What the exercise asks:
Reproduce the listing word for word from its first line through the line that contains "(B) garden hose", including both of those lines.

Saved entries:
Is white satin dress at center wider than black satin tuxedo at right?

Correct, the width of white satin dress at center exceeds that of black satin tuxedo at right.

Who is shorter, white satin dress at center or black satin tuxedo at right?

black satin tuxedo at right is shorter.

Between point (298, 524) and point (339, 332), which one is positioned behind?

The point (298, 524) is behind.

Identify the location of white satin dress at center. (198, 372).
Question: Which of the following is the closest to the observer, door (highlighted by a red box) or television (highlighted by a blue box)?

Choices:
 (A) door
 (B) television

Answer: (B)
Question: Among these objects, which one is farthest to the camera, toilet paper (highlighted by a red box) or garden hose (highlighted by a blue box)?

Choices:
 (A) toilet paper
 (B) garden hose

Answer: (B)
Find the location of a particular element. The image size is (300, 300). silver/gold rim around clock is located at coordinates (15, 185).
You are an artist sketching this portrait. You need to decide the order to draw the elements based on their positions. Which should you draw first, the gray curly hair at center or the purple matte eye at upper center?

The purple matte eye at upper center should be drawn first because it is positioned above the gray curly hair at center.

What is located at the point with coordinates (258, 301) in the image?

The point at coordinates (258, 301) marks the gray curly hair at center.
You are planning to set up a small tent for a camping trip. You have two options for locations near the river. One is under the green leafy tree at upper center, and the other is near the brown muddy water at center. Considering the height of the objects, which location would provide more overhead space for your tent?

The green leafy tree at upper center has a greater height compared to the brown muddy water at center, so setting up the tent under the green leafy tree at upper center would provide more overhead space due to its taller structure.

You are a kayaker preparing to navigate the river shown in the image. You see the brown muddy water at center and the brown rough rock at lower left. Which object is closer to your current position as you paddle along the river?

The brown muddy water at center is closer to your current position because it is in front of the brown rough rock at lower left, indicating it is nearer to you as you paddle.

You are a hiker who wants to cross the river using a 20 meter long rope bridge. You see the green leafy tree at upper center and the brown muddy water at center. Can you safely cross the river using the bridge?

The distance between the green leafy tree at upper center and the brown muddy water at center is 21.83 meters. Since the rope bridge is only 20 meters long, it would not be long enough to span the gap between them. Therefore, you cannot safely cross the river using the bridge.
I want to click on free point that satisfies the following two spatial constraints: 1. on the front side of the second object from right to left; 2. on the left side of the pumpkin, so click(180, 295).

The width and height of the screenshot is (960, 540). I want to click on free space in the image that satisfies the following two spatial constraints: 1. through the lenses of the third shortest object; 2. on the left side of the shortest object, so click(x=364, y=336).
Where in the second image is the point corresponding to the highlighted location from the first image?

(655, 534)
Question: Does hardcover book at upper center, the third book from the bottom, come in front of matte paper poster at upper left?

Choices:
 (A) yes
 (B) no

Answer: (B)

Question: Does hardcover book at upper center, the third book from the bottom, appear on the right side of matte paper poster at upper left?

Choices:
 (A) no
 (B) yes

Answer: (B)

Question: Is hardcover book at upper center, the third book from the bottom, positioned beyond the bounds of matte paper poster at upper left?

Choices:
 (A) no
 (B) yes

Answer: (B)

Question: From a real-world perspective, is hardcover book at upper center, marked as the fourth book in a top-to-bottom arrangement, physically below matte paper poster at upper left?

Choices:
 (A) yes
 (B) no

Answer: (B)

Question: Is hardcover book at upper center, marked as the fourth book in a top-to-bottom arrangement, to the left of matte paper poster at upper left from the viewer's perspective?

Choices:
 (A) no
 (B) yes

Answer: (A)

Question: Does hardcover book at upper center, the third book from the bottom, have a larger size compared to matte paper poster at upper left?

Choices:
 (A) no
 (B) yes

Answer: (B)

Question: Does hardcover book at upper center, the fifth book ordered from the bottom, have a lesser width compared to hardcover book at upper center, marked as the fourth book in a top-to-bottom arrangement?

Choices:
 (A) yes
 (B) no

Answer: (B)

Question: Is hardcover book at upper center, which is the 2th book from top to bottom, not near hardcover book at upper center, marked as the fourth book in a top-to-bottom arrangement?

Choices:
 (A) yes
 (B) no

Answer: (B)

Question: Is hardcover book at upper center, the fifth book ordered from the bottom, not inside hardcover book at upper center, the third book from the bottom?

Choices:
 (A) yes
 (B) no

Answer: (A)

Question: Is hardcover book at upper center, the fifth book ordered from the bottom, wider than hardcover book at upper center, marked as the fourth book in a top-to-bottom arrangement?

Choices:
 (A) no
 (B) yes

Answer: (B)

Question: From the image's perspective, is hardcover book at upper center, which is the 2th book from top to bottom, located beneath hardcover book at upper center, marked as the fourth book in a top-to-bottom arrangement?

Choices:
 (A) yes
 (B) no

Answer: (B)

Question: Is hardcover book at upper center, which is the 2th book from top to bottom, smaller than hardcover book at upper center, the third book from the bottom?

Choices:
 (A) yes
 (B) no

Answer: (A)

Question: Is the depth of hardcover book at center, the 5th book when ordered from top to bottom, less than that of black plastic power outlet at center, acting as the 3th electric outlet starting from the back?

Result:
Is white satin dress at center wider than black satin tuxedo at right?

Correct, the width of white satin dress at center exceeds that of black satin tuxedo at right.

Who is shorter, white satin dress at center or black satin tuxedo at right?

black satin tuxedo at right is shorter.

Between point (298, 524) and point (339, 332), which one is positioned behind?

The point (298, 524) is behind.

Identify the location of white satin dress at center. (198, 372).
Question: Which of the following is the closest to the observer, door (highlighted by a red box) or television (highlighted by a blue box)?

Choices:
 (A) door
 (B) television

Answer: (B)
Question: Among these objects, which one is farthest to the camera, toilet paper (highlighted by a red box) or garden hose (highlighted by a blue box)?

Choices:
 (A) toilet paper
 (B) garden hose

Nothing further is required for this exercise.